■ Exercise directions ■
Produce a character-for-character copy of the data below.

■ Data supplied ■
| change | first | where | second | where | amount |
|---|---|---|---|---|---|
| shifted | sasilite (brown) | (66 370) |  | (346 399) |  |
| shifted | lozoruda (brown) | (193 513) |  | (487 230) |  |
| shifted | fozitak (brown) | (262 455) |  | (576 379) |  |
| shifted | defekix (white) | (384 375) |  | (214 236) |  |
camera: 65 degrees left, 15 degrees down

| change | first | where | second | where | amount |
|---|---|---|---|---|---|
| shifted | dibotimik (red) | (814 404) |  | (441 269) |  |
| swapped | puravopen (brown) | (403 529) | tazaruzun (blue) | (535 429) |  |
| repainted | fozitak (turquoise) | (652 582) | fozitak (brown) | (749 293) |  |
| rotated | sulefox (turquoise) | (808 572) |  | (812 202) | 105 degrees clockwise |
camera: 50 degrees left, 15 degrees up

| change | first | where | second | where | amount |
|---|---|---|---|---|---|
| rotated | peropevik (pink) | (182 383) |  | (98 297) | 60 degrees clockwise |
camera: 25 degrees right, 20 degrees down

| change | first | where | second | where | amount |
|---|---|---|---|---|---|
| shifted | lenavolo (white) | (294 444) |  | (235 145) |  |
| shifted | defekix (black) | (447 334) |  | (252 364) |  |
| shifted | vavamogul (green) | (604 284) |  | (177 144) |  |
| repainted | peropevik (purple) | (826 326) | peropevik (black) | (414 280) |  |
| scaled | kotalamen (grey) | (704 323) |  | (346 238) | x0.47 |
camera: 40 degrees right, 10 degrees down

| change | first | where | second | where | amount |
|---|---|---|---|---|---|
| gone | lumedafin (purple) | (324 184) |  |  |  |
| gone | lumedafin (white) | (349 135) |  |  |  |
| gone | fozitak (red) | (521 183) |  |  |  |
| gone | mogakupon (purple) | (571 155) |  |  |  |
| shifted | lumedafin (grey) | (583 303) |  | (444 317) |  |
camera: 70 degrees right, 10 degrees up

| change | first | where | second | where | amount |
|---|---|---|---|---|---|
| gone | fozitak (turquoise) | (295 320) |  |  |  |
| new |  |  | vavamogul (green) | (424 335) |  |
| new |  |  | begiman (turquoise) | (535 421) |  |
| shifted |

■ Task result ■
| change | first | where | second | where | amount |
|---|---|---|---|---|---|
| shifted | sasilite (brown) | (66 370) |  | (346 399) |  |
| shifted | lozoruda (brown) | (193 513) |  | (487 230) |  |
| shifted | fozitak (brown) | (262 455) |  | (576 379) |  |
| shifted | defekix (white) | (384 375) |  | (214 236) |  |
camera: 65 degrees left, 15 degrees down

| change | first | where | second | where | amount |
|---|---|---|---|---|---|
| shifted | dibotimik (red) | (814 404) |  | (441 269) |  |
| swapped | puravopen (brown) | (403 529) | tazaruzun (blue) | (535 429) |  |
| repainted | fozitak (turquoise) | (652 582) | fozitak (brown) | (749 293) |  |
| rotated | sulefox (turquoise) | (808 572) |  | (812 202) | 105 degrees clockwise |
camera: 50 degrees left, 15 degrees up

| change | first | where | second | where | amount |
|---|---|---|---|---|---|
| rotated | peropevik (pink) | (182 383) |  | (98 297) | 60 degrees clockwise |
camera: 25 degrees right, 20 degrees down

| change | first | where | second | where | amount |
|---|---|---|---|---|---|
| shifted | lenavolo (white) | (294 444) |  | (235 145) |  |
| shifted | defekix (black) | (447 334) |  | (252 364) |  |
| shifted | vavamogul (green) | (604 284) |  | (177 144) |  |
| repainted | peropevik (purple) | (826 326) | peropevik (black) | (414 280) |  |
| scaled | kotalamen (grey) | (704 323) |  | (346 238) | x0.47 |
camera: 40 degrees right, 10 degrees down

| change | first | where | second | where | amount |
|---|---|---|---|---|---|
| gone | lumedafin (purple) | (324 184) |  |  |  |
| gone | lumedafin (white) | (349 135) |  |  |  |
| gone | fozitak (red) | (521 183) |  |  |  |
| gone | mogakupon (purple) | (571 155) |  |  |  |
| shifted | lumedafin (grey) | (583 303) |  | (444 317) |  |
camera: 70 degrees right, 10 degrees up

| change | first | where | second | where | amount |
|---|---|---|---|---|---|
| gone | fozitak (turquoise) | (295 320) |  |  |  |
| new |  |  | vavamogul (green) | (424 335) |  |
| new |  |  | begiman (turquoise) | (535 421) |  |
| shifted |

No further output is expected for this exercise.